─── Records provided
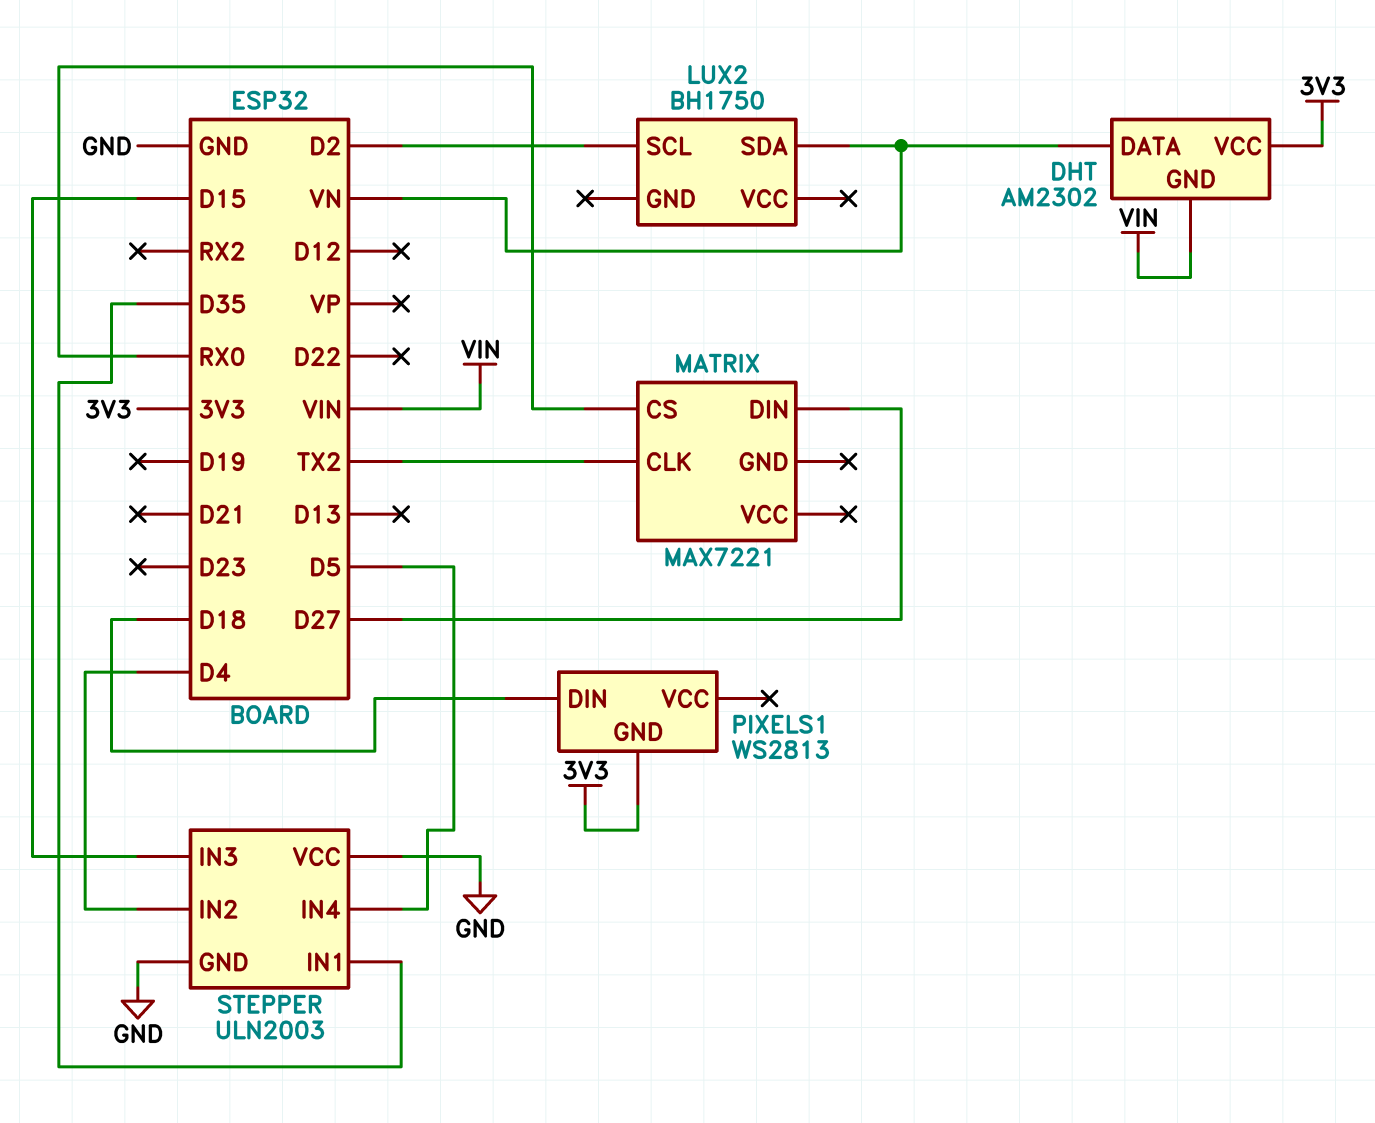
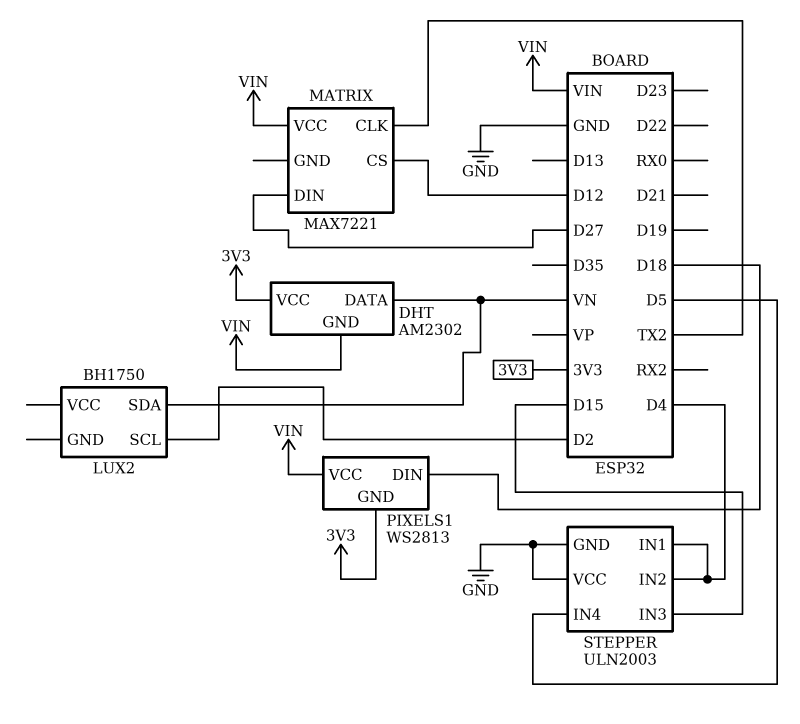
MATRIX pin CS: RX0 -> D12
MATRIX pin VCC: none -> VIN
PIXELS1 pin VCC: none -> VIN
STEPPER pin IN1: D35 -> D4

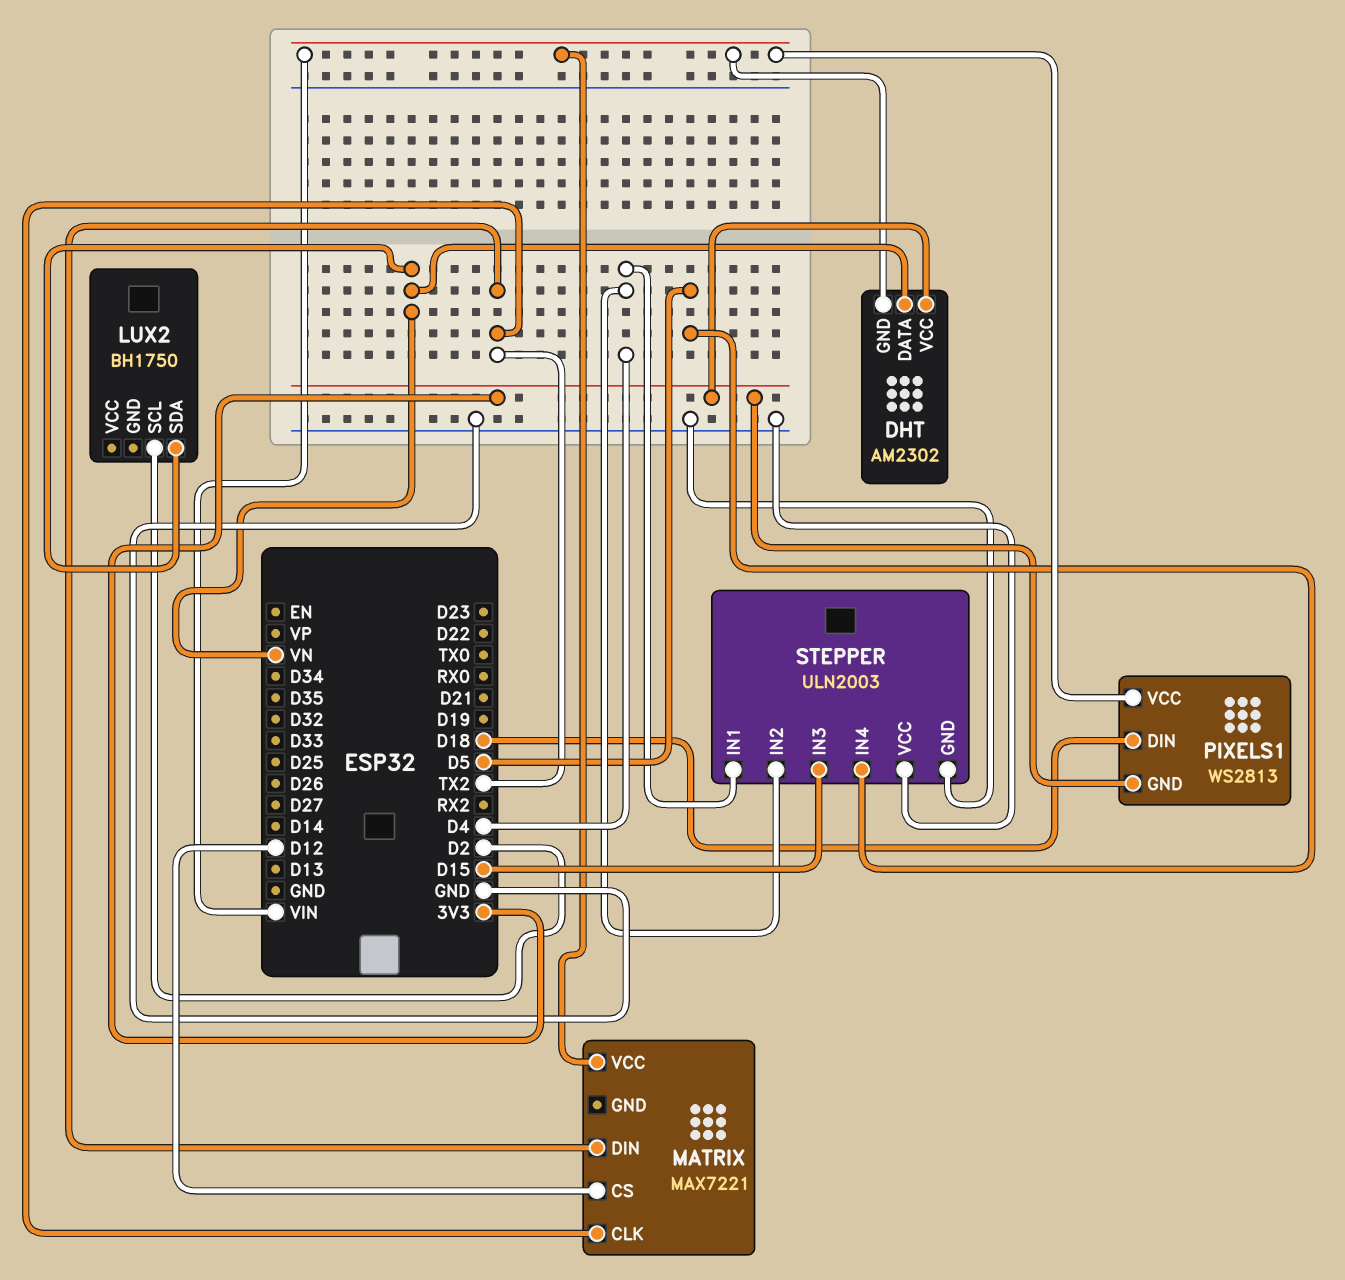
MATRIX pin DIN: D27 -> TX2

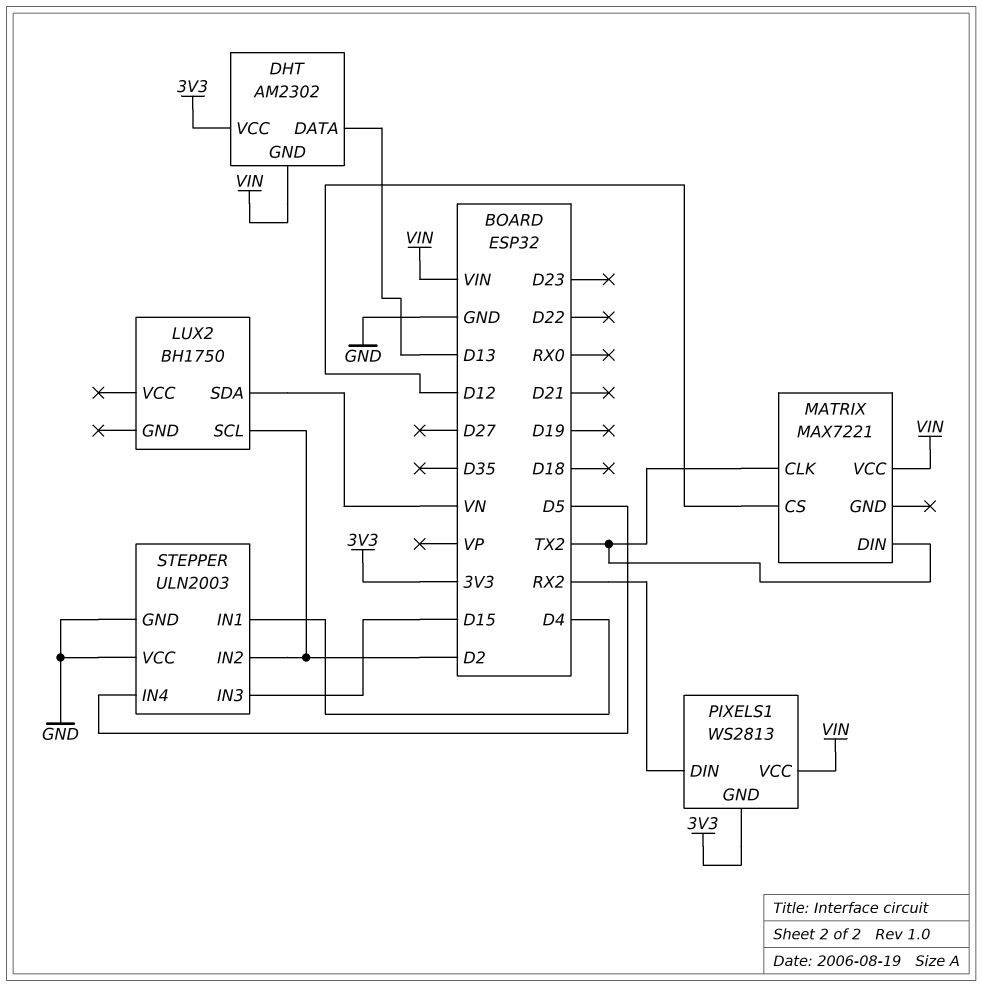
DHT pin DATA: VN -> D13
PIXELS1 pin DIN: D18 -> RX2
STEPPER pin IN2: D4 -> D2

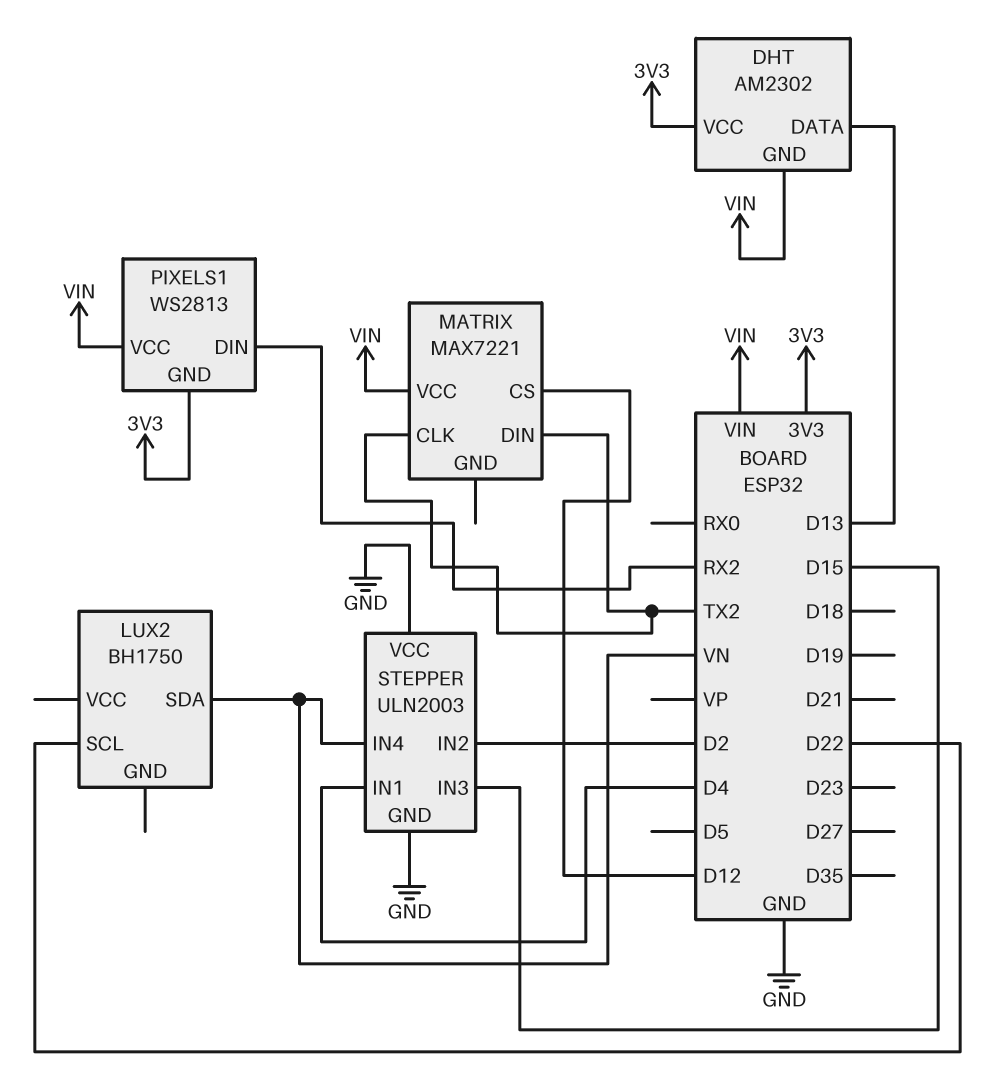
LUX2 pin SCL: D2 -> D22
STEPPER pin IN4: D5 -> VN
──────
## What is required
Excluding every picture, write out each record word for word.

## Expected answer
MATRIX pin CS: RX0 -> D12
MATRIX pin VCC: none -> VIN
PIXELS1 pin VCC: none -> VIN
STEPPER pin IN1: D35 -> D4

MATRIX pin DIN: D27 -> TX2

DHT pin DATA: VN -> D13
PIXELS1 pin DIN: D18 -> RX2
STEPPER pin IN2: D4 -> D2

LUX2 pin SCL: D2 -> D22
STEPPER pin IN4: D5 -> VN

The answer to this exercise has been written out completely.